● DATA PROVIDED:
• • • •
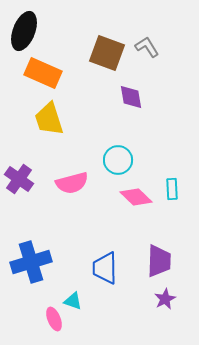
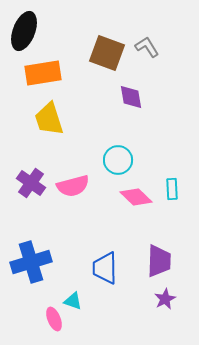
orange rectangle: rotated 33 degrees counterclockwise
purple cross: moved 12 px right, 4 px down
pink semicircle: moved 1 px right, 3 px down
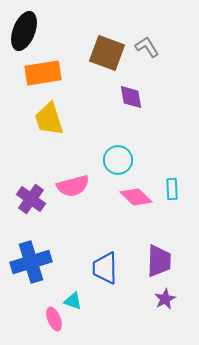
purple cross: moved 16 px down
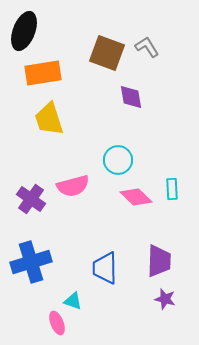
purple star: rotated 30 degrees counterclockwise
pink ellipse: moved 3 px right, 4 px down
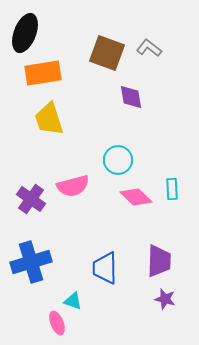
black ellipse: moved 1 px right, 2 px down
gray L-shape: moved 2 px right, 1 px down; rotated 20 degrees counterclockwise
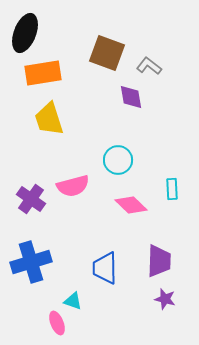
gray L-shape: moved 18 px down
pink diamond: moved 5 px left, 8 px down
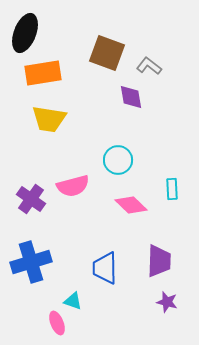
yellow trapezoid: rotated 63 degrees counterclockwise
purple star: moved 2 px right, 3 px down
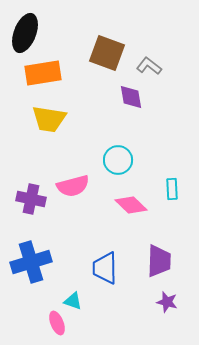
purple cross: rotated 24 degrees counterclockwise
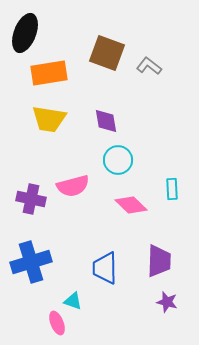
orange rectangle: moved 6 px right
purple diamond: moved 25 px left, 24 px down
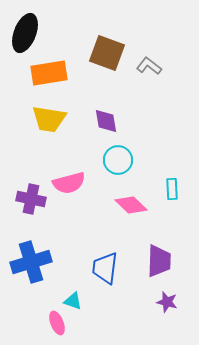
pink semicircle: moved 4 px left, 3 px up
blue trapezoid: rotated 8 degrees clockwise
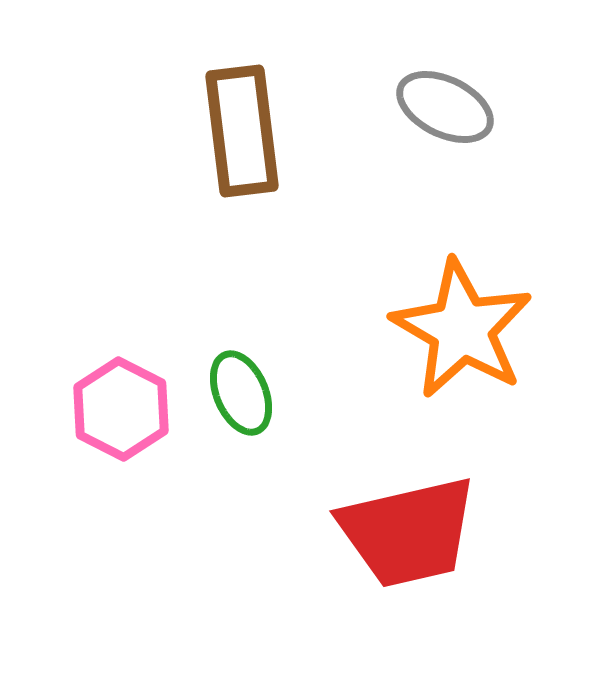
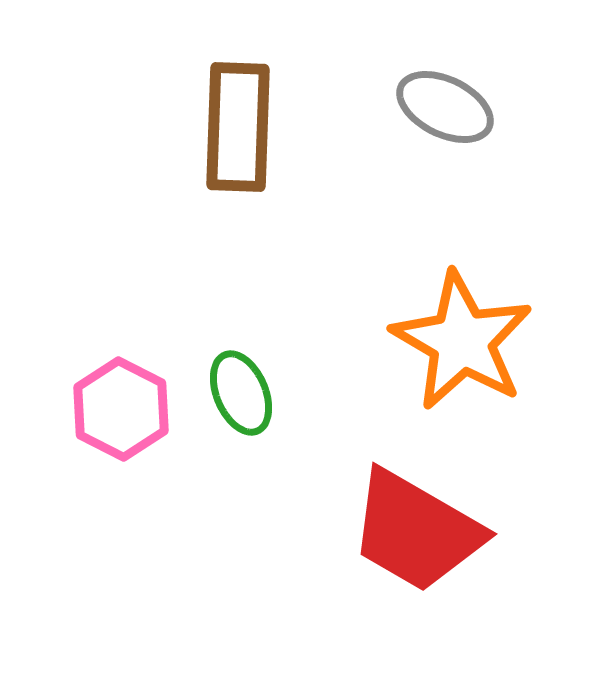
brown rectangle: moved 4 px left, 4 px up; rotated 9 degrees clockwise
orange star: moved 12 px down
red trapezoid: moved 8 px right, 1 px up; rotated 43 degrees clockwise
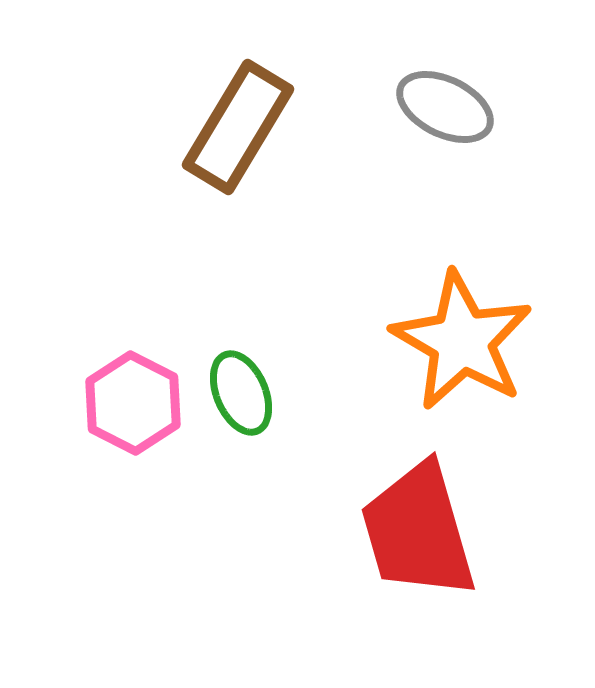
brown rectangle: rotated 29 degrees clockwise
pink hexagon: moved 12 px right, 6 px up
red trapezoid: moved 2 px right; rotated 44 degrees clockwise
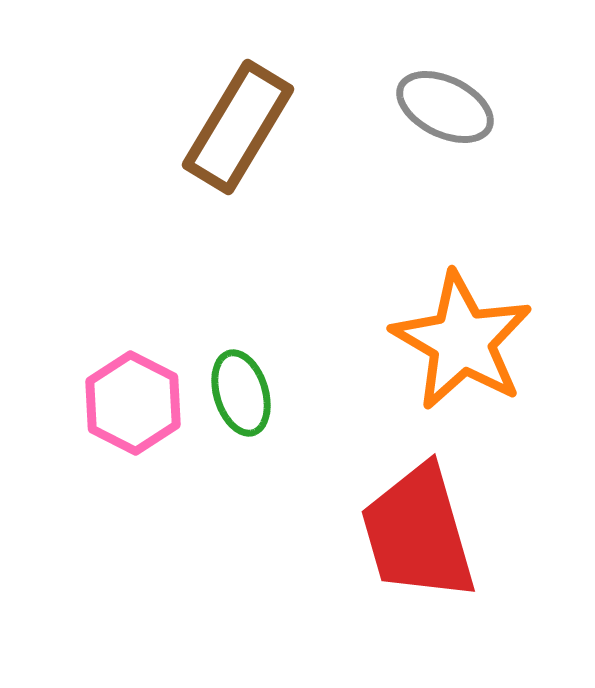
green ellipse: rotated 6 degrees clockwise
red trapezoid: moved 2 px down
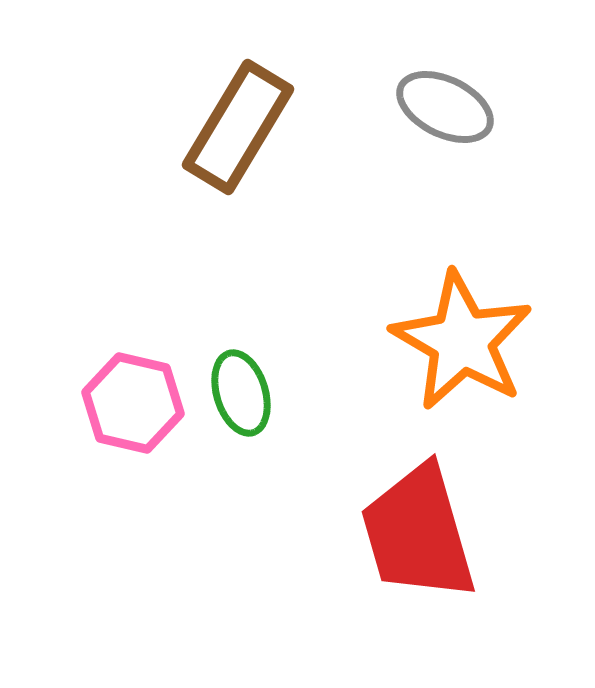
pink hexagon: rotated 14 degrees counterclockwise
• • • •
● REQUIREMENT: Rename "red trapezoid" to "maroon trapezoid" in the lines of the listing from the line holding "yellow trapezoid: rotated" through the end, both ends included. Give only those lines, otherwise unchanged, and leave out the pictures.

● REPLY:
yellow trapezoid: rotated 63 degrees counterclockwise
purple star: moved 2 px right, 3 px down
purple cross: rotated 24 degrees counterclockwise
orange rectangle: moved 6 px right
purple diamond: moved 25 px left, 24 px down
pink semicircle: moved 4 px left, 3 px up
blue trapezoid: rotated 8 degrees clockwise
brown rectangle: moved 4 px left, 4 px up; rotated 9 degrees clockwise
orange star: moved 12 px down
maroon trapezoid: moved 8 px right, 1 px up; rotated 43 degrees clockwise
brown rectangle: rotated 29 degrees clockwise
pink hexagon: moved 12 px right, 6 px up
maroon trapezoid: moved 2 px right; rotated 44 degrees clockwise
green ellipse: rotated 6 degrees clockwise
maroon trapezoid: moved 2 px down
pink hexagon: rotated 14 degrees counterclockwise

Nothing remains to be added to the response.